Directions:
Check every line below for the word "none" and give only the number of lines where it appears.

(Change detection outputs)
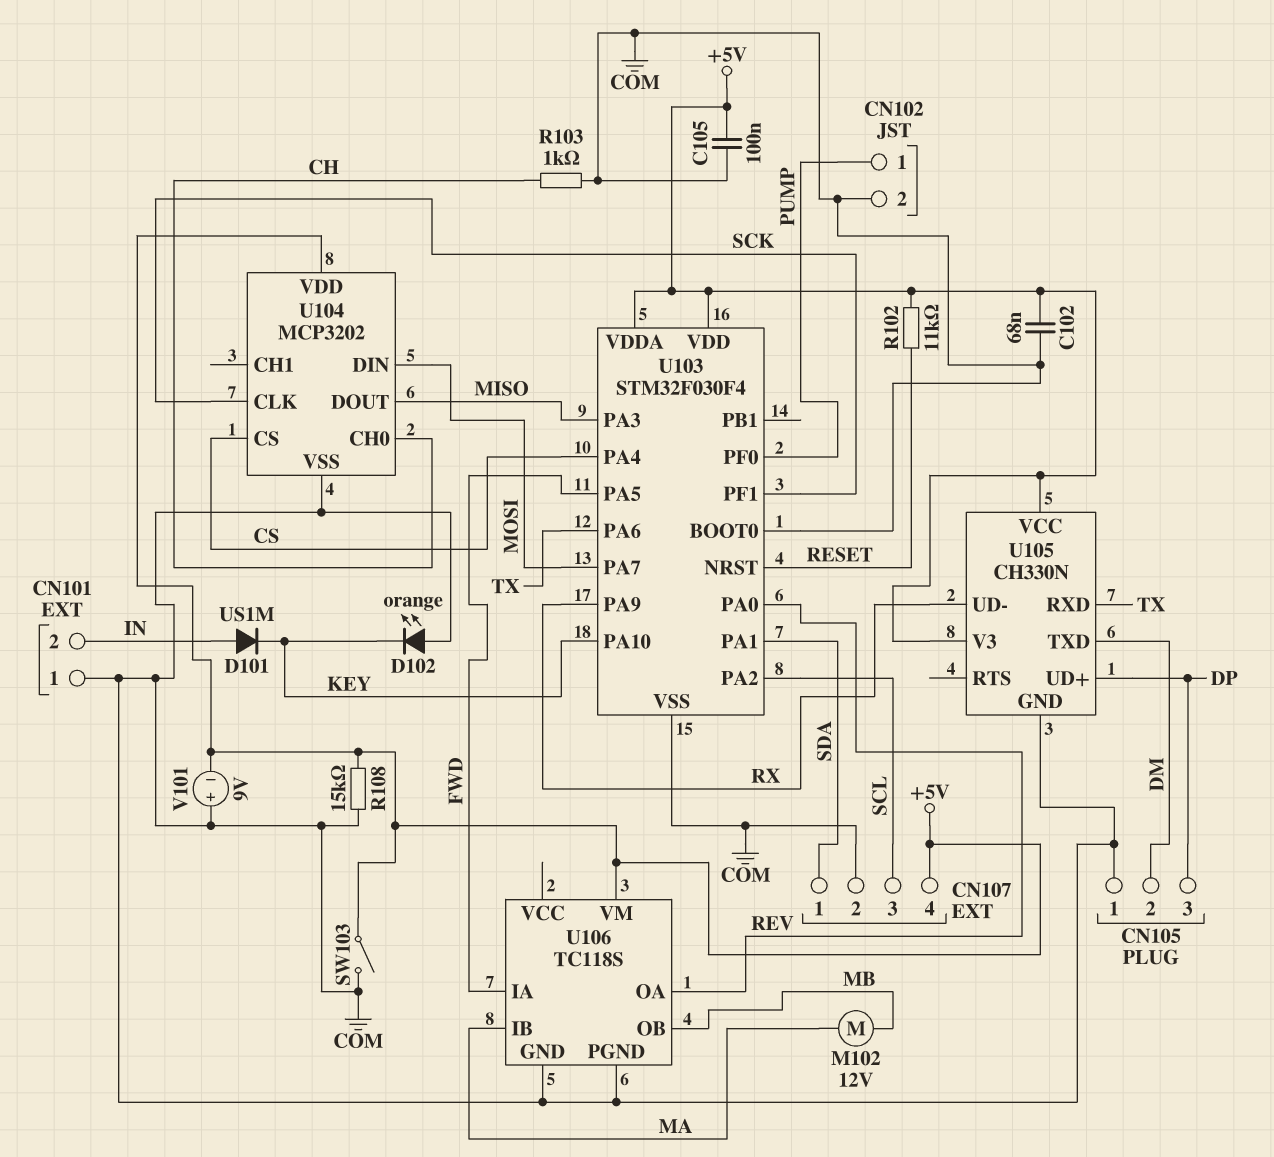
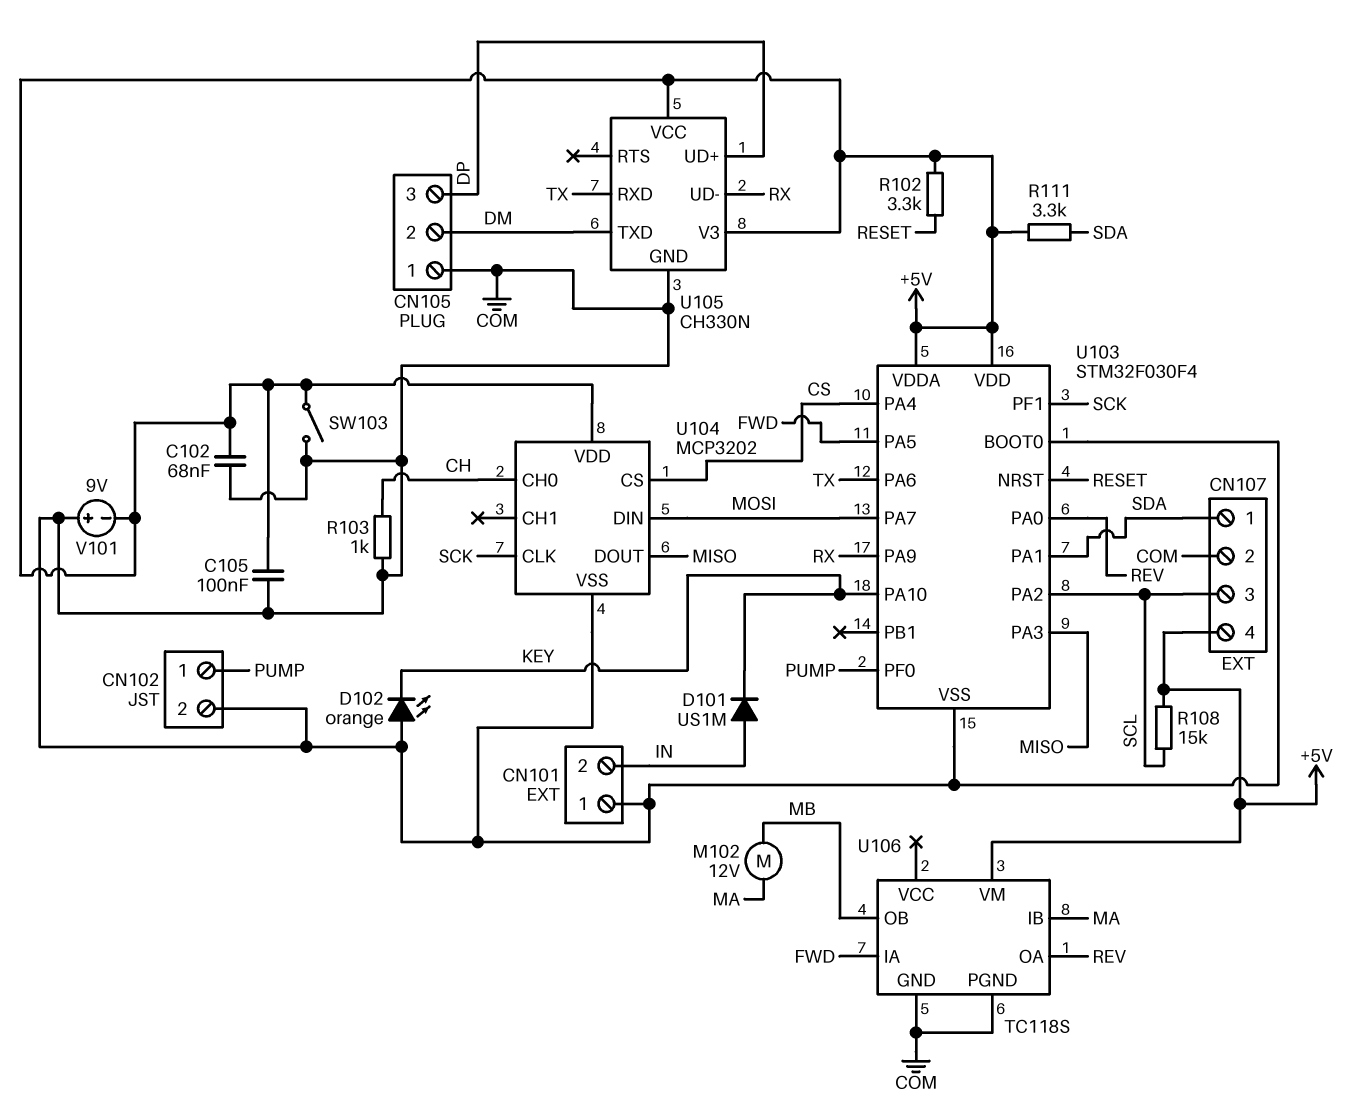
R102: 11k (+5V, RESET) -> 3.3k (+5V, RESET)
R108: 15k (+5V, COM) -> 15k (+5V, SCL)
R111: none -> 3.3k (+5V, SDA)

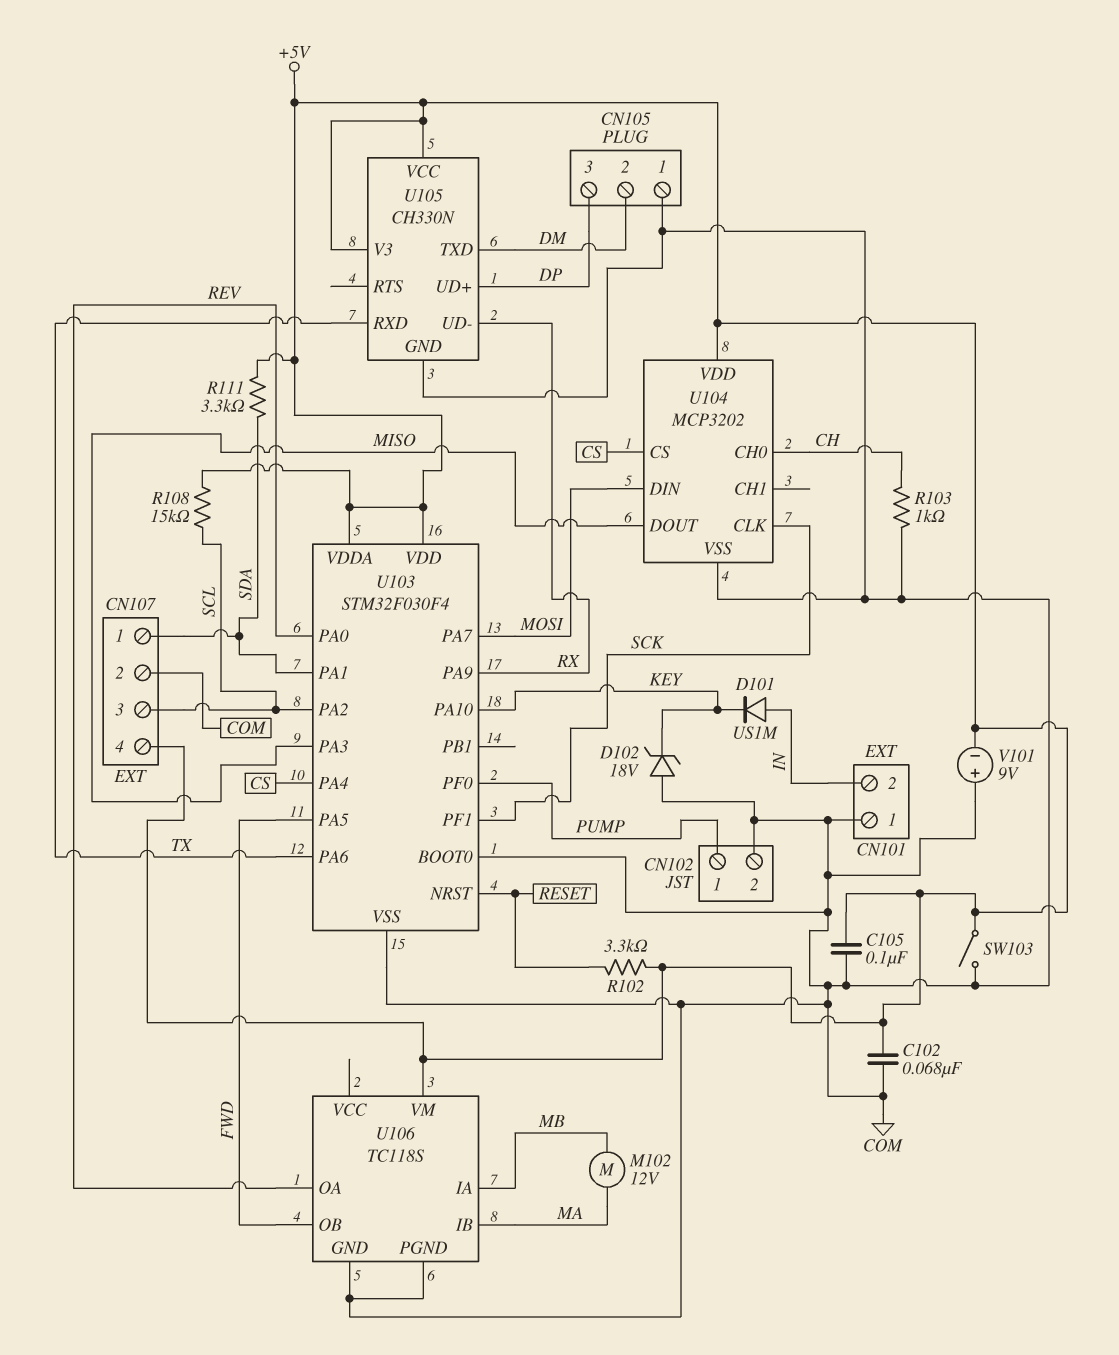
D102: LED orange (A COM, K KEY) -> zener 18V (A COM, K KEY)
U106 pin IA: FWD -> MB
U106 pin OB: MB -> FWD

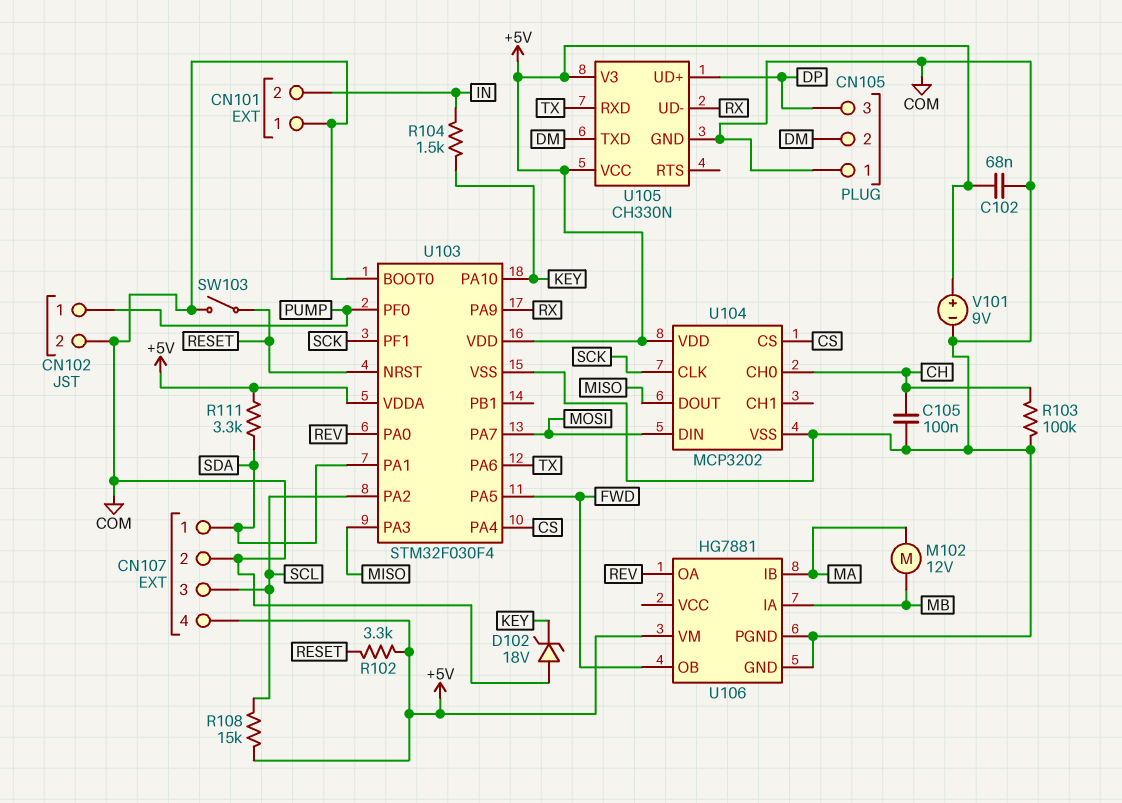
C105: 100nF (+5V, COM) -> 100nF (CH, COM)
D101: diode US1M (A IN, K KEY) -> none
R103: 1k (CH, COM) -> 100k (CH, COM)
R104: none -> 1.5k (IN, KEY)
SW103: switch (+5V, COM) -> switch (COM, RESET)
U106: TC118S -> HG7881
V101: 9V (plus COM, minus +5V) -> 9V (plus +5V, minus COM)

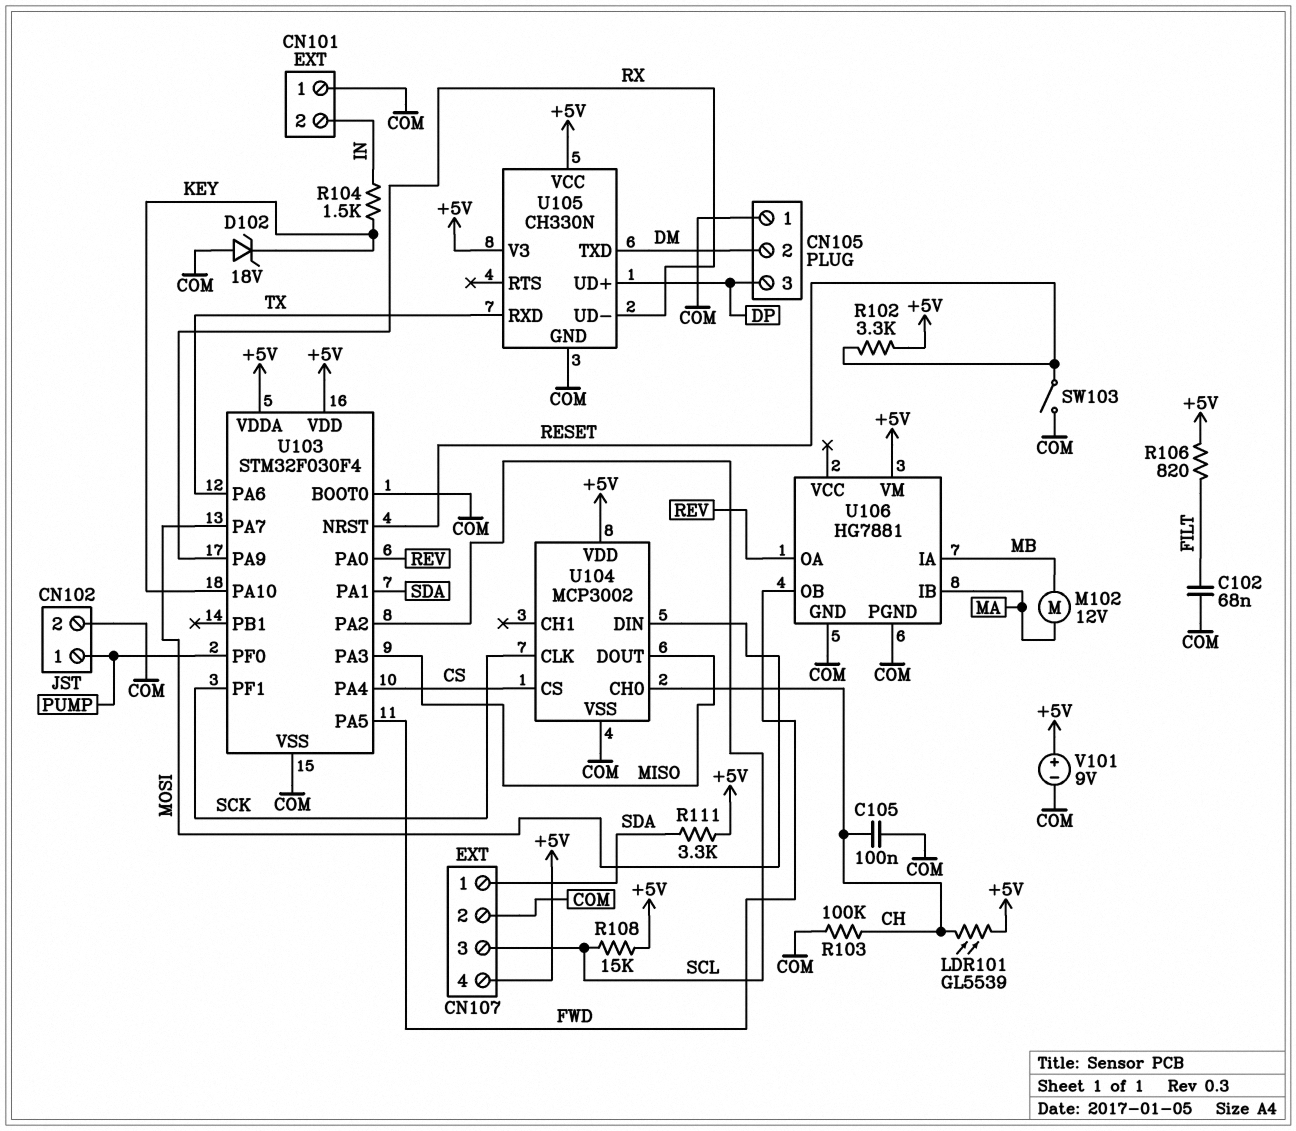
C102: 68nF (+5V, COM) -> 68nF (COM, FILT)
LDR101: none -> GL5539 (+5V, CH)
R106: none -> 820 (+5V, FILT)
U104: MCP3202 -> MCP3002

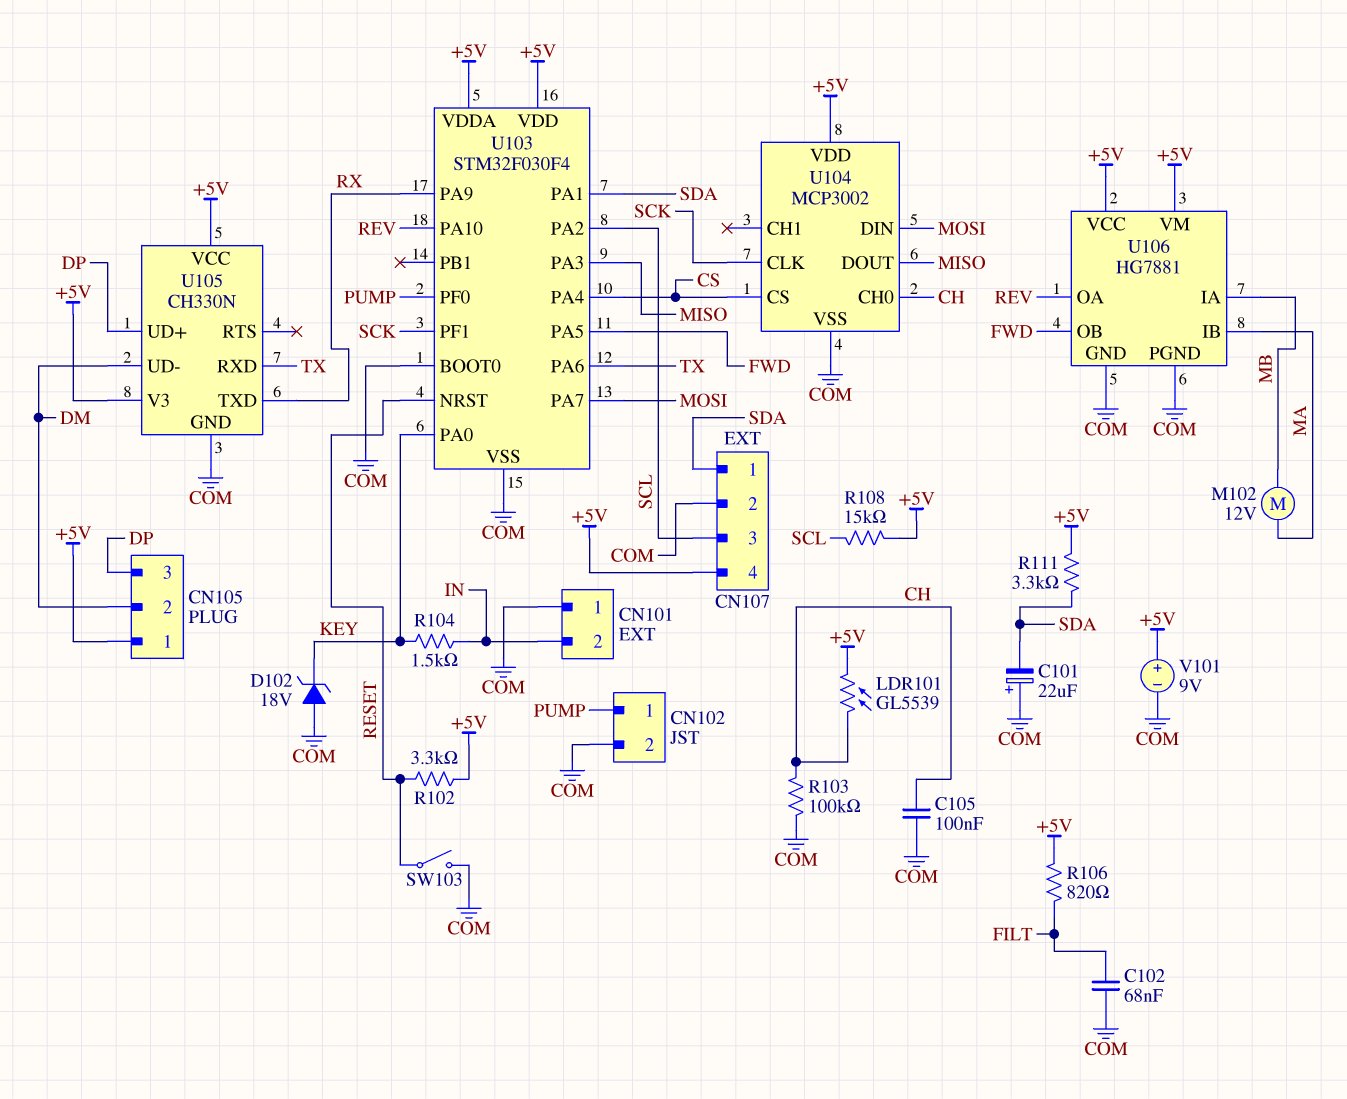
C101: none -> 22uF (plus COM, minus SDA)
CN105 pin 1: COM -> +5V
U103 pin PA0: REV -> KEY
U103 pin PA10: KEY -> REV
U105 pin TXD: DM -> RX
U105 pin UD-: RX -> DM
U106 pin VCC: none -> +5V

Response:
7